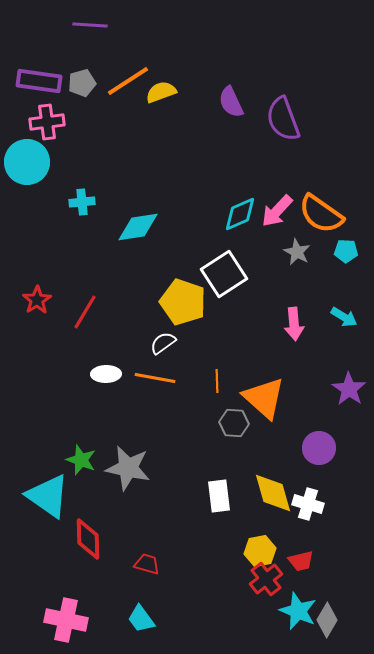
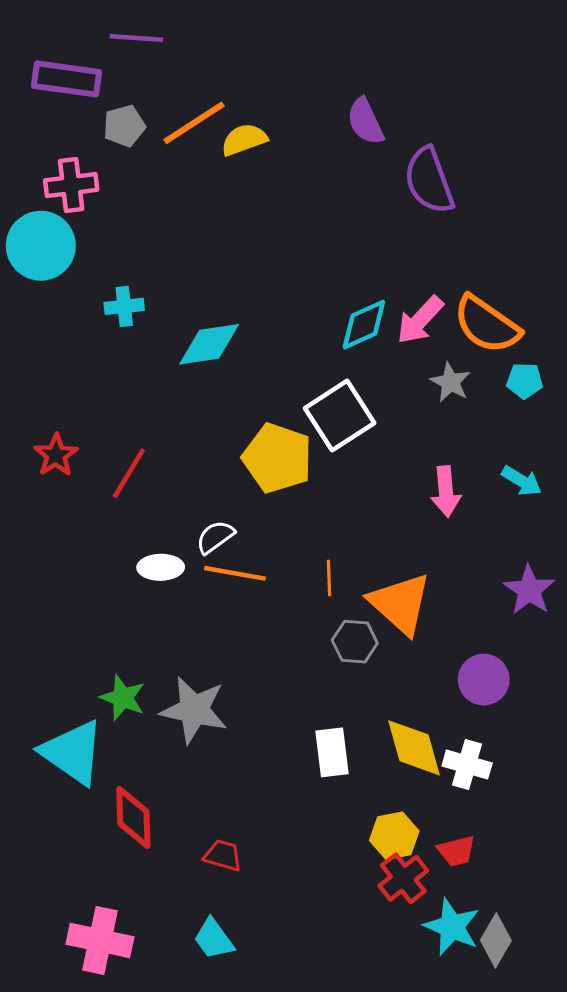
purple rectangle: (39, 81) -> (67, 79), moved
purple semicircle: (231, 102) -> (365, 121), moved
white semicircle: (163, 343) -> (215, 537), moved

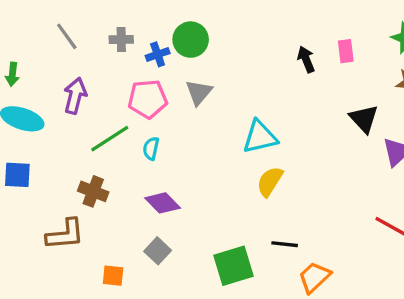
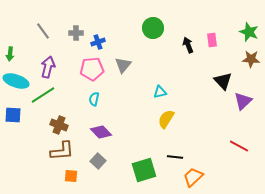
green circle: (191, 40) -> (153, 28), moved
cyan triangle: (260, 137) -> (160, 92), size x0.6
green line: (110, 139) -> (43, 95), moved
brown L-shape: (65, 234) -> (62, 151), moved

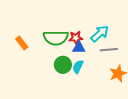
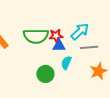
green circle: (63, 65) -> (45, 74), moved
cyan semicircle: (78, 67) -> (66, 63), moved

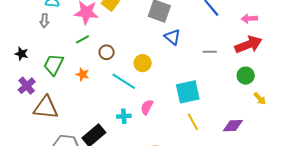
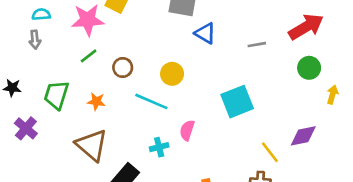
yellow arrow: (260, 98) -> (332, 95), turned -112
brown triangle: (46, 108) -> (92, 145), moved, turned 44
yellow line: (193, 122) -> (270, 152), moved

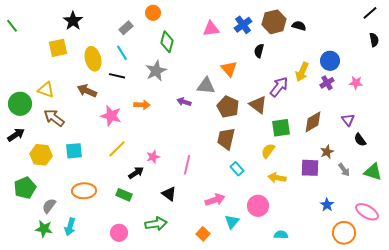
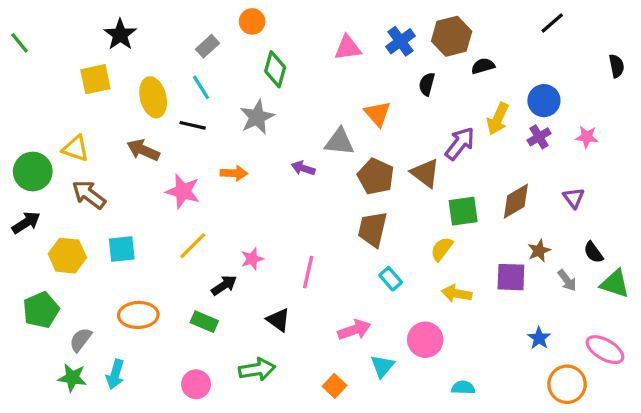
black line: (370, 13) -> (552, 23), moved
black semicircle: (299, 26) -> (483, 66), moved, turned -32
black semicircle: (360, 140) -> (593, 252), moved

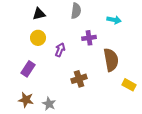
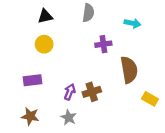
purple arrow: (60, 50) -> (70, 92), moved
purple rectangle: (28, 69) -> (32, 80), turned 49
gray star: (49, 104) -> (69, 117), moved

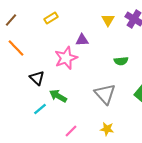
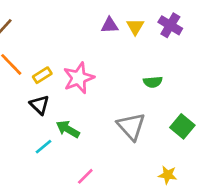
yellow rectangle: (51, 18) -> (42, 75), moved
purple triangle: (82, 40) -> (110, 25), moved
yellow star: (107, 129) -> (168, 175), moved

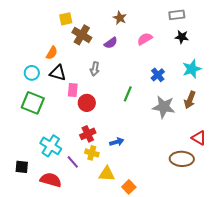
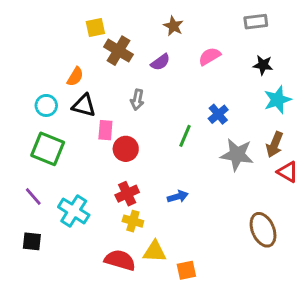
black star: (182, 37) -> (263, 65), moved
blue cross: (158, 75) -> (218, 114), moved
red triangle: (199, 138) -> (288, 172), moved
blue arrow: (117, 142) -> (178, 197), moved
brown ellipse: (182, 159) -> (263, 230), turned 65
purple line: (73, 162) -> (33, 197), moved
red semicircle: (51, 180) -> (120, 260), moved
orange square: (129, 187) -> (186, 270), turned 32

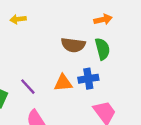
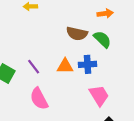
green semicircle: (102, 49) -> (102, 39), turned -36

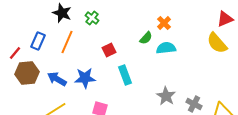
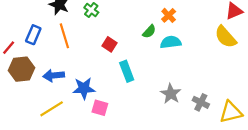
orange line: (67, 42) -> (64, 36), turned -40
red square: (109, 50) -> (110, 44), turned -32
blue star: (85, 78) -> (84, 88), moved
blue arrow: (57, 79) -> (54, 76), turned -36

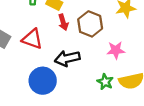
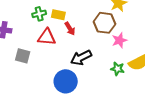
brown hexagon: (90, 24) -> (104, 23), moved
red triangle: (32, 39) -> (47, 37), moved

Exercise description:
Reproduce each line from the listing above that includes the word "yellow".

Exercise solution:
yellow arrow: (260, 98) -> (332, 95), turned -112
yellow line: (193, 122) -> (270, 152), moved
yellow rectangle: (51, 18) -> (42, 75), moved
yellow star: (107, 129) -> (168, 175), moved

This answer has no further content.